- **Prompt**: Which lines in the material below contain the string "autoBeamOff"? List each of those lines in full.

- **Records to use**:
_ _ _ _ _ _ _

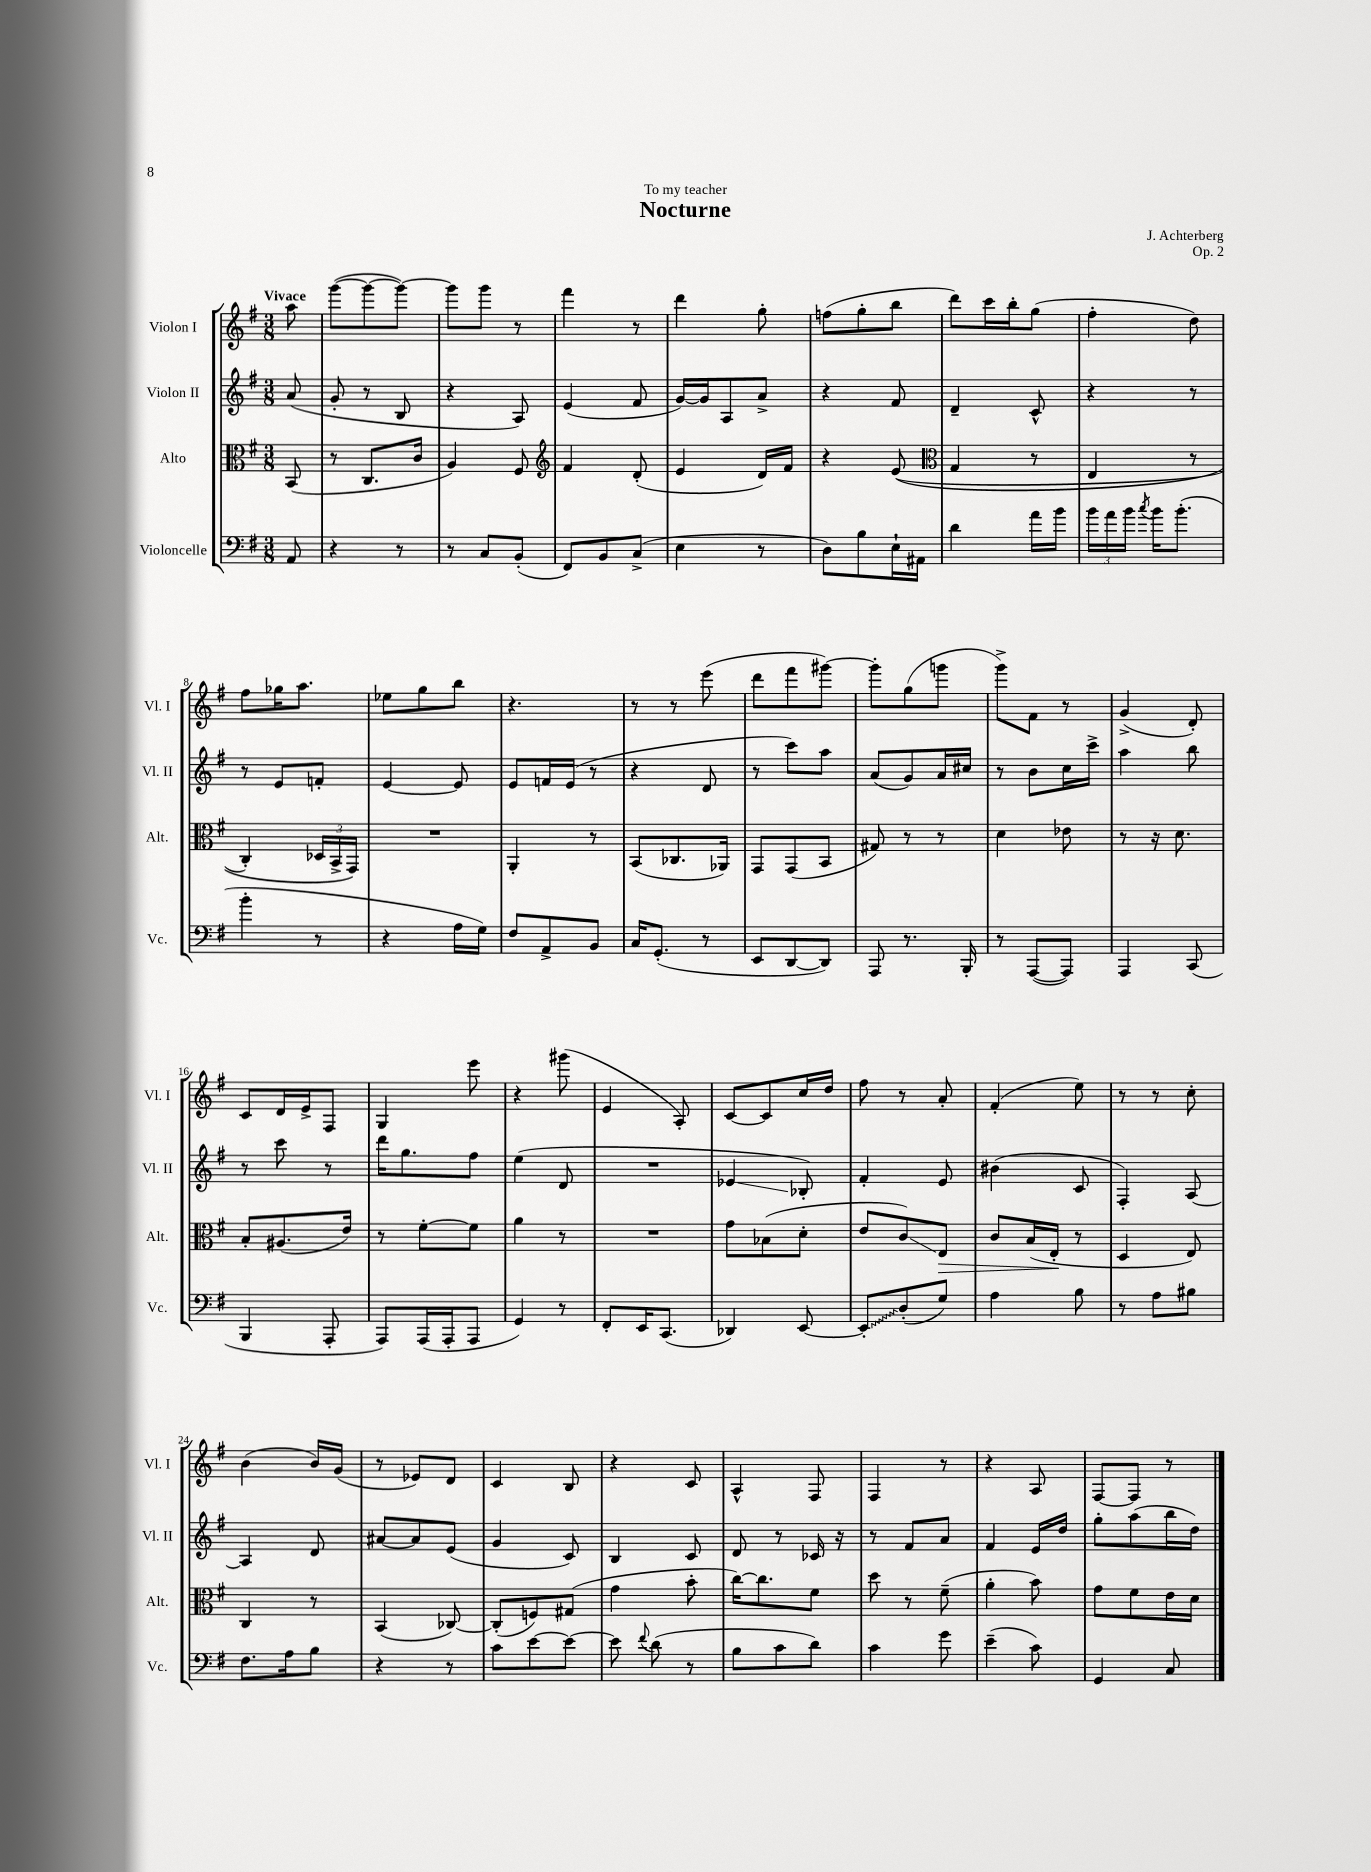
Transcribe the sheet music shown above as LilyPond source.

\header { title = "Nocturne" composer = "J. Achterberg" dedication = "To my teacher" opus = "Op. 2" }
<<
\new StaffGroup <<
\new Staff = "s0" \with { instrumentName = "Violon I" shortInstrumentName = "Vl. I" } {
    \clef treble \key g \major \numericTimeSignature \time 3/8 \partial 8 \tempo "Vivace"
    \autoBeamOff a''8 |
    g'''8[~( g'''8~ g'''8]~) |
    g'''8[ g'''8] r8 |
    fis'''4 r8 |
    d'''4 g''8-. |
    f''8[( g''8-. b''8] |
    d'''8[) c'''16 b''16-. g''8]( |
    fis''4-. d''8) |
    fis''8[ ges''16 a''8.] |
    ees''8[ g''8 b''8] |
    r4. |
    r8 r8 e'''8( |
    d'''8[ fis'''8 gis'''8]~) |
    gis'''8[-. g''8( g'''8] |
    g'''8[->) fis'8] r8 |
    g'4->( d'8-.) |
    c'8[ d'16 e'16-> fis8] |
    g4 e'''8 |
    r4 gis'''8( |
    e'4 a8-.) |
    c'8[~ c'8 c''16 d''16] |
    fis''8 r8 a'8-. |
    fis'4-.( e''8) |
    r8 r8 c''8-. |
    b'4( b'16[) g'16]( |
    r8 ees'8[) d'8] |
    c'4 b8 |
    r4 c'8 |
    a4-^ fis8 |
    fis4 r8 |
    r4 a8 |
    fis8[~ fis8] r8 \bar "|." |
}
\new Staff = "s1" \with { instrumentName = "Violon II" shortInstrumentName = "Vl. II" } {
    \clef treble \key g \major \numericTimeSignature \time 3/8 \partial 8
    \autoBeamOff a'8( |
    g'8-. r8 b8 |
    r4 a8) |
    e'4( fis'8 |
    g'16[~) g'16 a8 a'8]-> |
    r4 fis'8 |
    d'4-- c'8-^ |
    r4 r8 |
    r8 e'8[ f'8]-. |
    e'4~ e'8 |
    e'8[ f'16 e'16]( r8 |
    r4 d'8 |
    r8 c'''8[) a''8] |
    a'8[( g'8) a'16 cis''16] |
    r8 b'8[ c''16 c'''16]-> |
    a''4 b''8 |
    r8 c'''8 r8 |
    d'''16[ g''8. fis''8] |
    e''4( d'8 |
    R4. |
    ees'4\glissando bes8-.) |
    fis'4-. e'8 |
    bis'4( c'8 |
    fis4-.) a8~ |
    a4 d'8 |
    ais'8[~ ais'8 e'8]( |
    g'4 c'8) |
    b4 c'8 |
    d'8 r8 ces'16 r16 |
    r8 fis'8[ a'8] |
    fis'4 e'16[ d''16] |
    g''8[-. a''8( b''16 d''16]) \bar "|." |
}
\new Staff = "s2" \with { instrumentName = "Alto" shortInstrumentName = "Alt." } {
    \clef alto \key g \major \numericTimeSignature \time 3/8 \partial 8
    \autoBeamOff b,8( |
    r8 c8.[ c'16] |
    a4) fis8 |
    \clef treble fis'4 d'8-.( |
    e'4 d'16[) fis'16] |
    r4 e'8(\( |
    \clef alto g4 r8 |
    e4 r8 |
    c4-.) \tuplet 3/2 { des16[ b,16-> g,16]\) } |
    R4. |
    a,4-. r8 |
    b,8[( ces8. aes,16]) |
    g,8[ g,8( b,8] |
    gis8) r8 r8 |
    d'4 ees'8 |
    r8 r16 d'8. |
    b8[-. ais8.( e'16]) |
    r8 fis'8[~-. fis'8] |
    a'4 r8 |
    R4. |
    g'8[ bes8( d'8]-. |
    e'8[ c'8\glissando) e8]\> |
    c'8[ b16( e16]-.\! r8 |
    d4 e8) |
    c4 r8 |
    b,4( ces8~) |
    ces8[-.( f8) gis8]( |
    g'4 b'8-. |
    c''16[~) c''8. fis'8] |
    d''8 r8 fis'8--( |
    a'4-. b'8) |
    g'8[ fis'8 e'16 d'16] \bar "|." |
}
\new Staff = "s3" \with { instrumentName = "Violoncelle" shortInstrumentName = "Vc." } {
    \clef bass \key g \major \numericTimeSignature \time 3/8 \partial 8
    \autoBeamOff a,8 |
    r4 r8 |
    r8 c8[ b,8]-.( |
    fis,8[) b,8 c8]->( |
    e4 r8 |
    d8[) b8 e16-! ais,16] |
    d'4 a'16[ b'16] |
    \tuplet 3/2 { b'16[ a'16 b'16] } \acciaccatura { c''8 } b'16[ b'8.]-.( |
    b'4-. r8 |
    r4 a16[ g16]) |
    fis8[ a,8-> b,8] |
    c16[ g,8.]-.( r8 |
    e,8[ d,8~ d,8]) |
    a,,8 r8. b,,16-. |
    r8 a,,8[~( a,,8]) |
    a,,4 c,8( |
    b,,4 a,,8-. |
    a,,8[) a,,16( a,,16-. a,,8] |
    g,4) r8 |
    fis,8[-. e,16 c,8.]( |
    des,4) e,8~ |
    \once \override Glissando.style = #'zigzag e,8[-.\glissando d8-.( g8]) |
    a4 b8 |
    r8 a8[ bis8] |
    fis8.[ a16 b8] |
    r4 r8 |
    c'8[ e'8~ e'8]~ |
    e'8 \appoggiatura { fis'8 } d'8( r8 |
    b8[ c'8 d'8]) |
    c'4 g'8 |
    e'4--( c'8) |
    g,4 c8 \bar "|." |
}
>>
>>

_ _ _ _ _ _ _

- **Response to the task**:
    \autoBeamOff a''8 |
    \autoBeamOff a'8( |
    \autoBeamOff b,8( |
    \autoBeamOff a,8 |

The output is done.